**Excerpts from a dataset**

━━━━━━

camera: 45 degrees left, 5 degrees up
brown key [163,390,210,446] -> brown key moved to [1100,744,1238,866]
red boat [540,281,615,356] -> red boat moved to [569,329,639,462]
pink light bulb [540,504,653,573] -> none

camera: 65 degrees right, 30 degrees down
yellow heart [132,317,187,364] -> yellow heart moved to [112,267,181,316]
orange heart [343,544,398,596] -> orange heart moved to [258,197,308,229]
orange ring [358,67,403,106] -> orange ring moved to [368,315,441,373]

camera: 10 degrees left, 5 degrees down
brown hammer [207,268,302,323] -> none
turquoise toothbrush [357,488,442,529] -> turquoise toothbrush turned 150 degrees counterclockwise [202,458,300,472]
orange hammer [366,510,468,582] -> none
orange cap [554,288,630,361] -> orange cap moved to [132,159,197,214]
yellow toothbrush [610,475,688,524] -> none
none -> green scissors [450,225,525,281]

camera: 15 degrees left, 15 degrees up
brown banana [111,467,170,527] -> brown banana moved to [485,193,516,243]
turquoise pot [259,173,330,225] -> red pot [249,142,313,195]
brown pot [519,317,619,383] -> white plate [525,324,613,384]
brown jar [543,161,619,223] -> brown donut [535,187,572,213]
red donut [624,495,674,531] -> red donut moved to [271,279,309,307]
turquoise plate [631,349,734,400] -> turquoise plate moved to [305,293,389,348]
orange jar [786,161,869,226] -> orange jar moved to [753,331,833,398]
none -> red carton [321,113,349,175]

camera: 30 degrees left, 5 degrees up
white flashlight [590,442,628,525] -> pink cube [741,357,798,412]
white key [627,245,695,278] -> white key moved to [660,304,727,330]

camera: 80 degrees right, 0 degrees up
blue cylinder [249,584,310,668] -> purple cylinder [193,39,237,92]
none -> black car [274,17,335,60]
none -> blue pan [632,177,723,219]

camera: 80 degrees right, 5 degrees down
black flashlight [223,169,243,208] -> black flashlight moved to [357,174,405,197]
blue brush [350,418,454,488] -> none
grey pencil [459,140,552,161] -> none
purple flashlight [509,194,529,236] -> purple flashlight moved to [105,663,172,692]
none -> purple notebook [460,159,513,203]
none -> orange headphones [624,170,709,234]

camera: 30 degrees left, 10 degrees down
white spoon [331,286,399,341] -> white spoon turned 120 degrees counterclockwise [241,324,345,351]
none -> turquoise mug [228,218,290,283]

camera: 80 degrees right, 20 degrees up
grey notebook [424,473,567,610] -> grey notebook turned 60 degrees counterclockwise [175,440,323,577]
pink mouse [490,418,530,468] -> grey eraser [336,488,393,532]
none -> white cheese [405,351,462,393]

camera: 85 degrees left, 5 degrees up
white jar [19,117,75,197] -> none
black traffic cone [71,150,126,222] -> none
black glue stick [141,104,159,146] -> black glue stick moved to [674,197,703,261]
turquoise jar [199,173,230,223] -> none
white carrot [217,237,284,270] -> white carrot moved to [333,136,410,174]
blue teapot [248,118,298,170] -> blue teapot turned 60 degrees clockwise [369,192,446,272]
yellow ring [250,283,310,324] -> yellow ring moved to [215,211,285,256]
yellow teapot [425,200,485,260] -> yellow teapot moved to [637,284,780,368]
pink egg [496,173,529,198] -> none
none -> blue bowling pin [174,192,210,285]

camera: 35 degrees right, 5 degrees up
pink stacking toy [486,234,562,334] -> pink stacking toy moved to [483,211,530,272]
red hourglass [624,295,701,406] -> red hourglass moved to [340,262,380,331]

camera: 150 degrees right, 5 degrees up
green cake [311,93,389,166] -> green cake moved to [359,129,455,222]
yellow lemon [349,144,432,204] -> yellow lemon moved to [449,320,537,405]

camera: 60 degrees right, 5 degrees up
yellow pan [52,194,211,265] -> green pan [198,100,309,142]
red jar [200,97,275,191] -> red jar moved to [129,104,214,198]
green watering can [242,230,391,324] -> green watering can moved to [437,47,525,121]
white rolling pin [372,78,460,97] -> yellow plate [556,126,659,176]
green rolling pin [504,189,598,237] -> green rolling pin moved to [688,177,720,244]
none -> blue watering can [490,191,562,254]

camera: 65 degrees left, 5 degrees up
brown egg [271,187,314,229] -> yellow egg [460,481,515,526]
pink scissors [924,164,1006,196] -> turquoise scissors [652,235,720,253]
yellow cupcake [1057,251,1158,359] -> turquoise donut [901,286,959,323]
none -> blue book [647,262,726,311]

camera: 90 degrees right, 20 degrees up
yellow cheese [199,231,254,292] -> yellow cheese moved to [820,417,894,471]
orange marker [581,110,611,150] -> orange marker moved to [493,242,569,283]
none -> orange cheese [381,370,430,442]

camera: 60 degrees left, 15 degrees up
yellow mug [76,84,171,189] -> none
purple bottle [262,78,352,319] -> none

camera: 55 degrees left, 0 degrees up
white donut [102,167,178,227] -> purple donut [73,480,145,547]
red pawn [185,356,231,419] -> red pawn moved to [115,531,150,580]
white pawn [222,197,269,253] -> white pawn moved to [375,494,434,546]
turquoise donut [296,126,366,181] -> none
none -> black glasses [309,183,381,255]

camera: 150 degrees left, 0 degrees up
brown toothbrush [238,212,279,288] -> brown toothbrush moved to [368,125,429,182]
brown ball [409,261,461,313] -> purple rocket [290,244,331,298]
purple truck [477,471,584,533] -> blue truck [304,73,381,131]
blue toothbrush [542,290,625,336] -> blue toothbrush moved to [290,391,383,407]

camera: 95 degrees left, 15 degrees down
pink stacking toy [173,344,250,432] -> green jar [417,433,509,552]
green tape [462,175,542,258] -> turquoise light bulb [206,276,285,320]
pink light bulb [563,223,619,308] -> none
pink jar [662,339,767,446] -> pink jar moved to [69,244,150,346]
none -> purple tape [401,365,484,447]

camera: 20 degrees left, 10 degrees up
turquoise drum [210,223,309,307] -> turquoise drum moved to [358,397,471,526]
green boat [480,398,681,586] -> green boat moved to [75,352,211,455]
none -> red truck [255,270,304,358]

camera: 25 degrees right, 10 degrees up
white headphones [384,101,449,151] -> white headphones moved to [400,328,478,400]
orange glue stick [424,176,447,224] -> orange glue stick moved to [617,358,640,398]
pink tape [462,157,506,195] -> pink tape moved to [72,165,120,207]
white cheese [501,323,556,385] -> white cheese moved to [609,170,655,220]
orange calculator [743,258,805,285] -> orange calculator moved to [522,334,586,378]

━━━━━━

**Directions**
Copy out the lines above exactly, beginning at the one that contains "camera: 30 degrees left, 5 degrees up" and ending at the one that contains "none -> white cheese [405,351,462,393]".

**Task output**
camera: 30 degrees left, 5 degrees up
white flashlight [590,442,628,525] -> pink cube [741,357,798,412]
white key [627,245,695,278] -> white key moved to [660,304,727,330]

camera: 80 degrees right, 0 degrees up
blue cylinder [249,584,310,668] -> purple cylinder [193,39,237,92]
none -> black car [274,17,335,60]
none -> blue pan [632,177,723,219]

camera: 80 degrees right, 5 degrees down
black flashlight [223,169,243,208] -> black flashlight moved to [357,174,405,197]
blue brush [350,418,454,488] -> none
grey pencil [459,140,552,161] -> none
purple flashlight [509,194,529,236] -> purple flashlight moved to [105,663,172,692]
none -> purple notebook [460,159,513,203]
none -> orange headphones [624,170,709,234]

camera: 30 degrees left, 10 degrees down
white spoon [331,286,399,341] -> white spoon turned 120 degrees counterclockwise [241,324,345,351]
none -> turquoise mug [228,218,290,283]

camera: 80 degrees right, 20 degrees up
grey notebook [424,473,567,610] -> grey notebook turned 60 degrees counterclockwise [175,440,323,577]
pink mouse [490,418,530,468] -> grey eraser [336,488,393,532]
none -> white cheese [405,351,462,393]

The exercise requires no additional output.